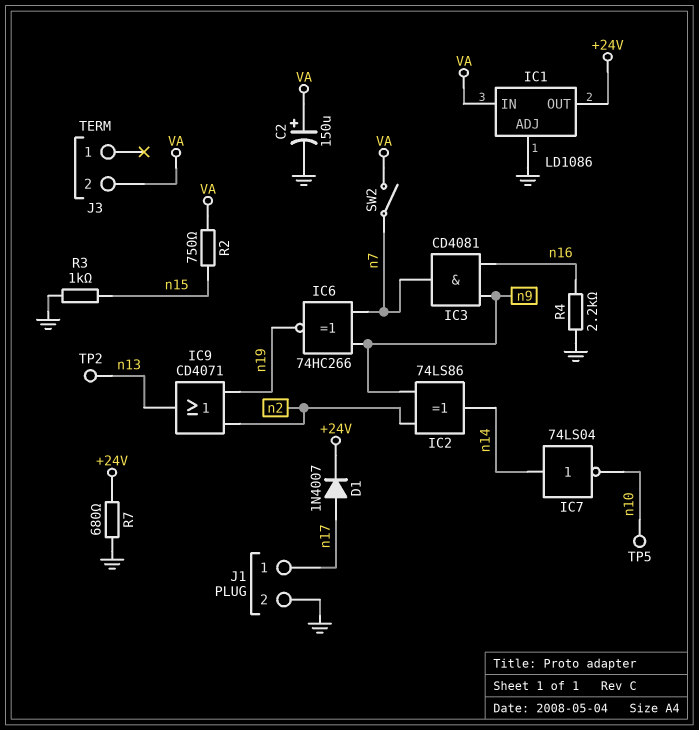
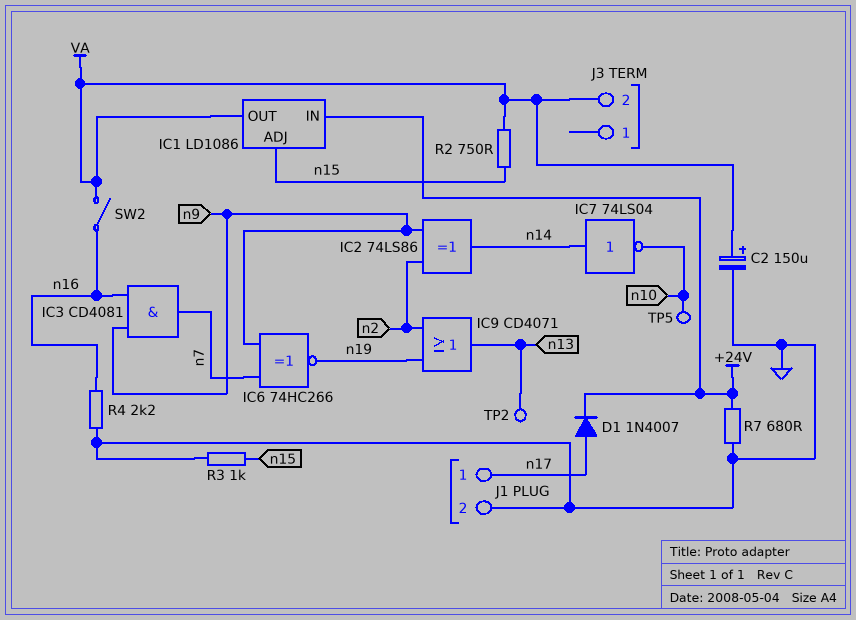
IC1 pin ADJ: GND -> n15
IC1 pin IN: VA -> +24V
IC1 pin OUT: +24V -> VA
SW2: switch (VA, n7) -> switch (VA, n16)

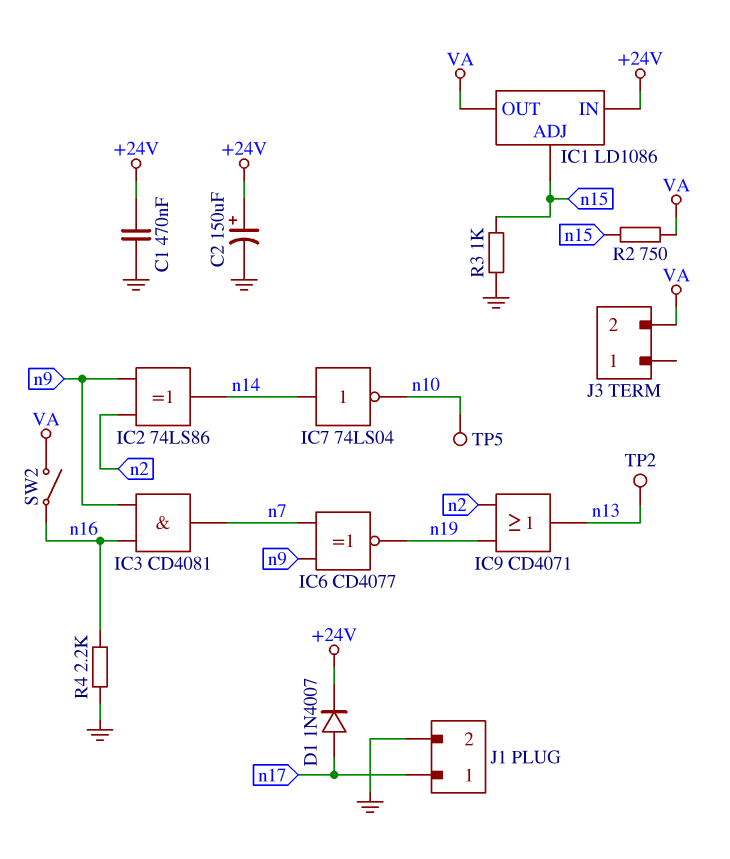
C1: none -> 470nF (+24V, GND)
C2: 150uF (plus VA, minus GND) -> 150uF (plus +24V, minus GND)
IC6: XNOR 74HC266 (in n7, in n9, out n19) -> XNOR CD4077 (in n7, in n9, out n19)
R7: 680 (+24V, GND) -> none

**EXERCISE GOAL**
Copy out the lines beginning at the one that contains "IC6: XNOR 74HC266". Stop at the final line of the data, and include it.

**WRITTEN RESPONSE**
IC6: XNOR 74HC266 (in n7, in n9, out n19) -> XNOR CD4077 (in n7, in n9, out n19)
R7: 680 (+24V, GND) -> none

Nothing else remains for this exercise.